» **Instructions to follow**: What to return is the tail of the data, from the line that contains "yellow notebook: 2 -> 0" down to the last line, copied exactly.

------------------------------

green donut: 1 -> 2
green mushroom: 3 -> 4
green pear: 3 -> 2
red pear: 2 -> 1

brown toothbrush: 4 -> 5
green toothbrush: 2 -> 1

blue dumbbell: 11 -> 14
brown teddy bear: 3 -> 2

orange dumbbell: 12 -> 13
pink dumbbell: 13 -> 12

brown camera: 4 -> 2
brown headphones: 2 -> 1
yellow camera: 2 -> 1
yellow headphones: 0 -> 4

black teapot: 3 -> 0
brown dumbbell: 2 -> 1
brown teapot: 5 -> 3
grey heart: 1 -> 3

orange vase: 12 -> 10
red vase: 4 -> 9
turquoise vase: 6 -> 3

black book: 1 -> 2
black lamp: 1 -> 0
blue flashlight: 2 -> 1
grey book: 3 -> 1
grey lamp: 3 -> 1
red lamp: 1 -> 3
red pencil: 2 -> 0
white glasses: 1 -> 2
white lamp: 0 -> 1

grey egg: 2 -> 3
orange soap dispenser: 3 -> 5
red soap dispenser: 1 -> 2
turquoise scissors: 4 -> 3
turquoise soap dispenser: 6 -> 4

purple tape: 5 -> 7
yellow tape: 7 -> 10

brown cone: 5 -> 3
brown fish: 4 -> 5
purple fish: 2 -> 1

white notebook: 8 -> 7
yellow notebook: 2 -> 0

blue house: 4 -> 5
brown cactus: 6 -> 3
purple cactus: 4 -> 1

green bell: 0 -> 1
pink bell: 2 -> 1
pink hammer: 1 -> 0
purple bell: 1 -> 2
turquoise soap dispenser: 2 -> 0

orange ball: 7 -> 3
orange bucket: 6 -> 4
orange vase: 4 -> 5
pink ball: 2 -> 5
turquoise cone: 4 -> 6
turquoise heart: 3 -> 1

------------------------------

» **Problem solution**:
yellow notebook: 2 -> 0

blue house: 4 -> 5
brown cactus: 6 -> 3
purple cactus: 4 -> 1

green bell: 0 -> 1
pink bell: 2 -> 1
pink hammer: 1 -> 0
purple bell: 1 -> 2
turquoise soap dispenser: 2 -> 0

orange ball: 7 -> 3
orange bucket: 6 -> 4
orange vase: 4 -> 5
pink ball: 2 -> 5
turquoise cone: 4 -> 6
turquoise heart: 3 -> 1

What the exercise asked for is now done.